**Data supplied:**

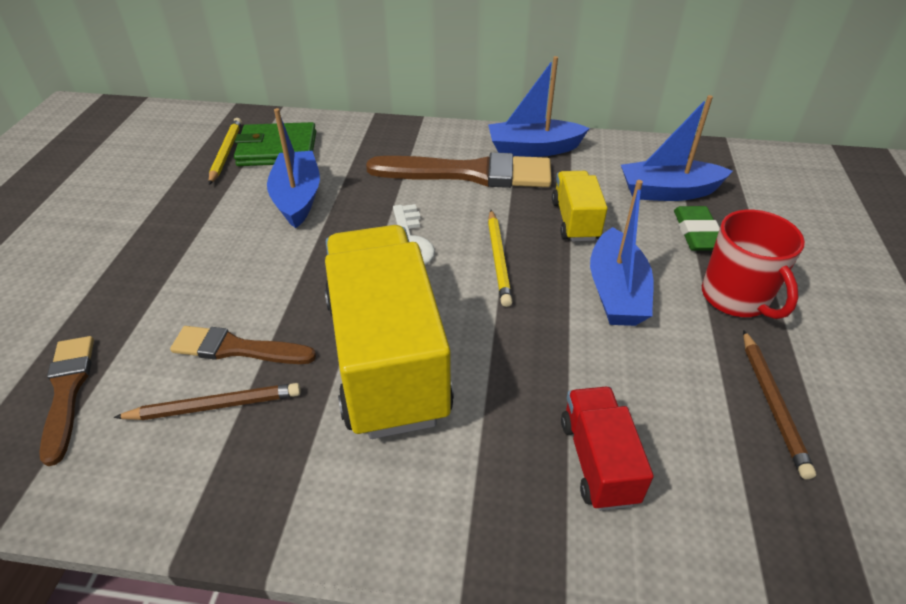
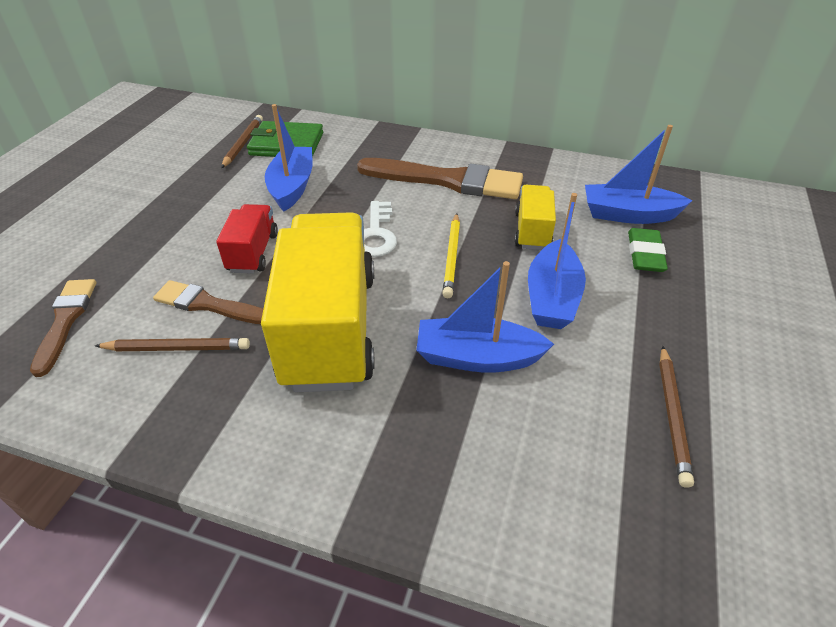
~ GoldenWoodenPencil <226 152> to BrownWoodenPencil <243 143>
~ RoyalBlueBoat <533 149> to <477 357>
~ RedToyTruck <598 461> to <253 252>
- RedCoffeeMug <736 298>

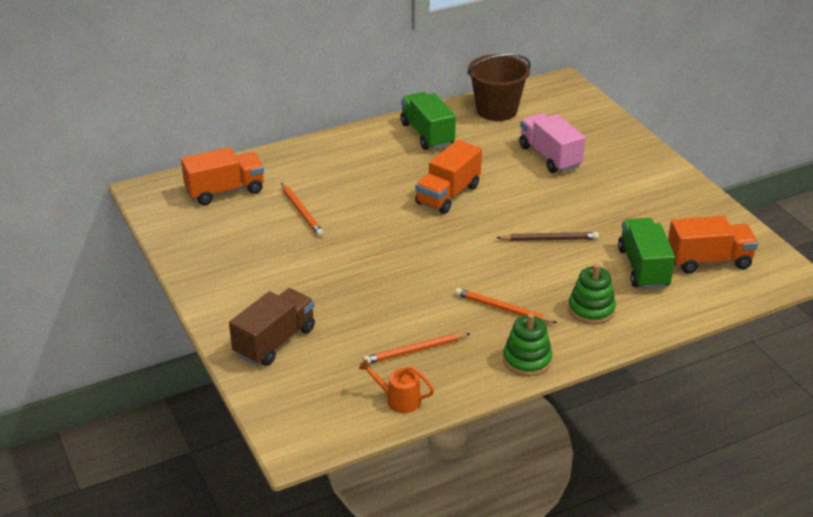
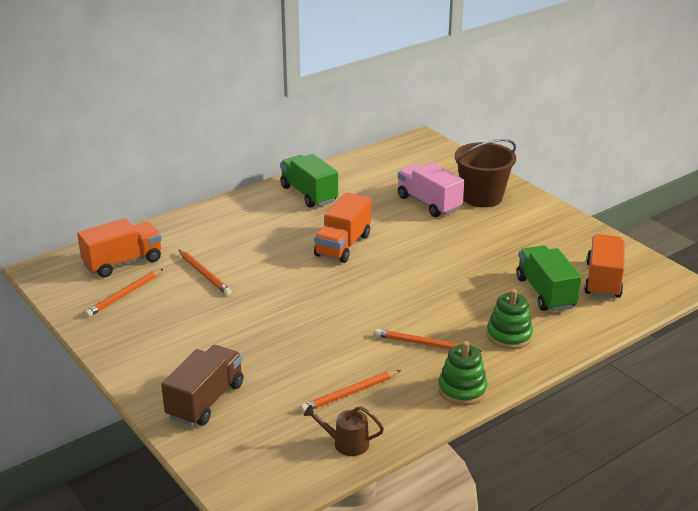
~ OrangeWateringPot <399 400> to BrownWateringPot <346 443>
~ BrownPail <496 110> to <482 197>
- BrownWoodenPencil <549 239>
~ OrangeToyTruck <709 261> = <603 280> 60 degrees counterclockwise
+ OrangeWoodenPencil <124 295>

**What to work on:** Beginning with the line that contains "to <477 357>" in the data above, please copy each line exactly until the last line, both ends included, skipping any pictures.

**Your response:**
~ RoyalBlueBoat <533 149> to <477 357>
~ RedToyTruck <598 461> to <253 252>
- RedCoffeeMug <736 298>

~ OrangeWateringPot <399 400> to BrownWateringPot <346 443>
~ BrownPail <496 110> to <482 197>
- BrownWoodenPencil <549 239>
~ OrangeToyTruck <709 261> = <603 280> 60 degrees counterclockwise
+ OrangeWoodenPencil <124 295>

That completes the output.